Data block

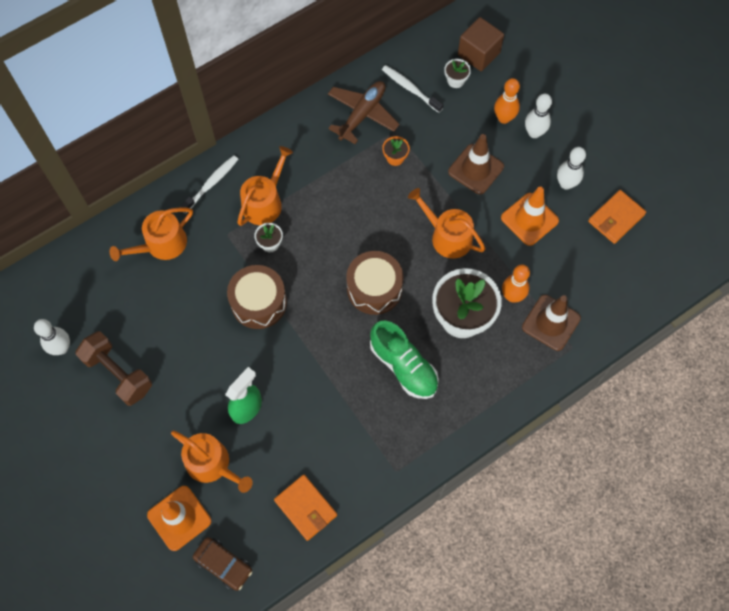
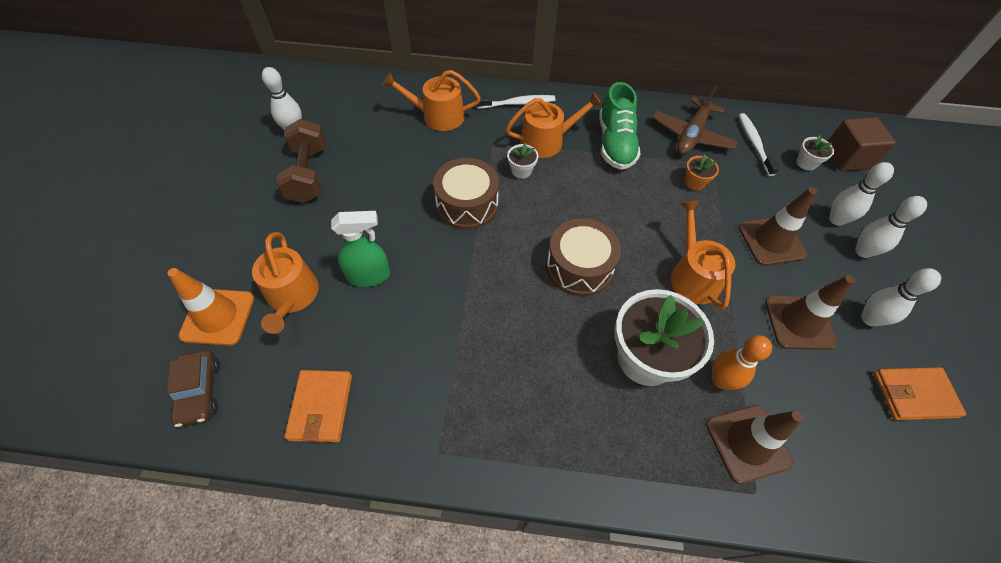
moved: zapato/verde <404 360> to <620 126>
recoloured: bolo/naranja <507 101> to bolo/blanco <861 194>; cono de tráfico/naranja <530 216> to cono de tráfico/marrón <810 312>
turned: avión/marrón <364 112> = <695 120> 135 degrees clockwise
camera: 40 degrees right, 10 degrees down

What you should do
Would it be possible to reproduce the material word for word, images omitted?

Response to this exercise
moved: zapato/verde <404 360> to <620 126>
recoloured: bolo/naranja <507 101> to bolo/blanco <861 194>; cono de tráfico/naranja <530 216> to cono de tráfico/marrón <810 312>
turned: avión/marrón <364 112> = <695 120> 135 degrees clockwise
camera: 40 degrees right, 10 degrees down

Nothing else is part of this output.